===== PROVIDED DATA =====
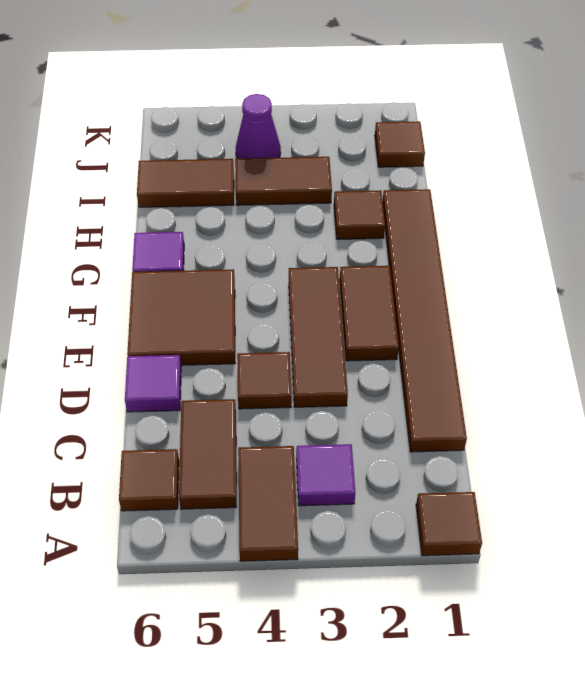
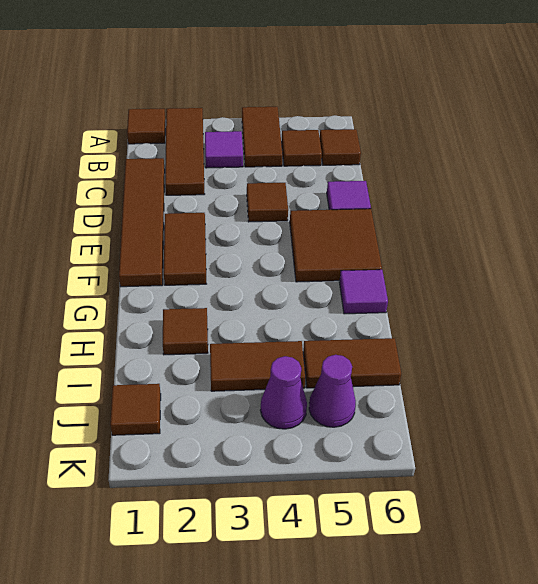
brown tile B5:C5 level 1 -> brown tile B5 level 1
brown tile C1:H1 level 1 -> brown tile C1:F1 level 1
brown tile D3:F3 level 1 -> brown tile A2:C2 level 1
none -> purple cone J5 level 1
=====
===== PROVIDED DATA =====
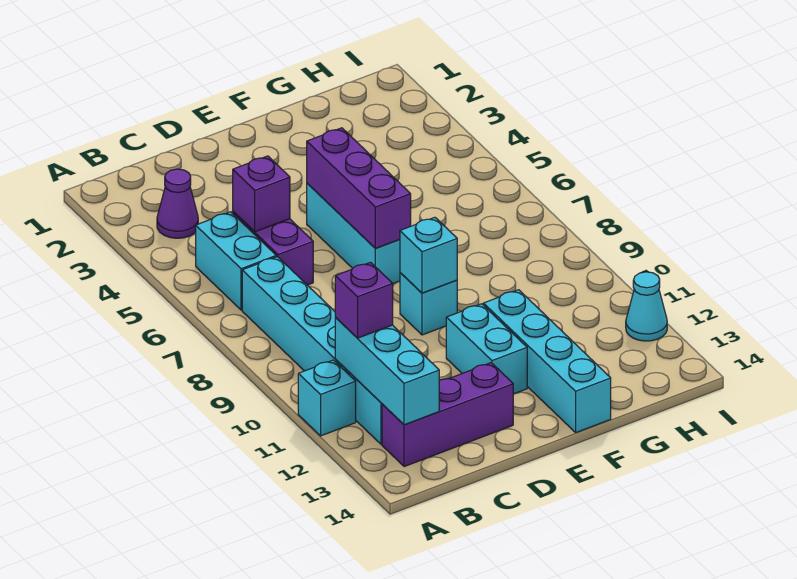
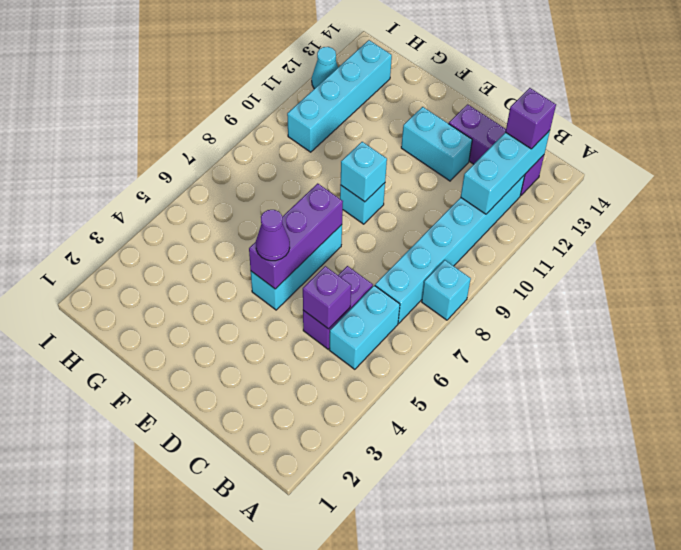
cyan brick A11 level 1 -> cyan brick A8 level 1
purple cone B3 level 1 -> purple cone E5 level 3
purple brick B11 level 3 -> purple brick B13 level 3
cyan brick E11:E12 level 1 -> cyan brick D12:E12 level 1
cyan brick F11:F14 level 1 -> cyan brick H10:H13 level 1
=====
● WHAT YOU NEED TO DO
In the listing above, locate the line containing "purple brick B11" and the line containing "cyan brick F11:F14". Extract those two lines and every line between them, exactly as written, and only those.

● REPLY
purple brick B11 level 3 -> purple brick B13 level 3
cyan brick E11:E12 level 1 -> cyan brick D12:E12 level 1
cyan brick F11:F14 level 1 -> cyan brick H10:H13 level 1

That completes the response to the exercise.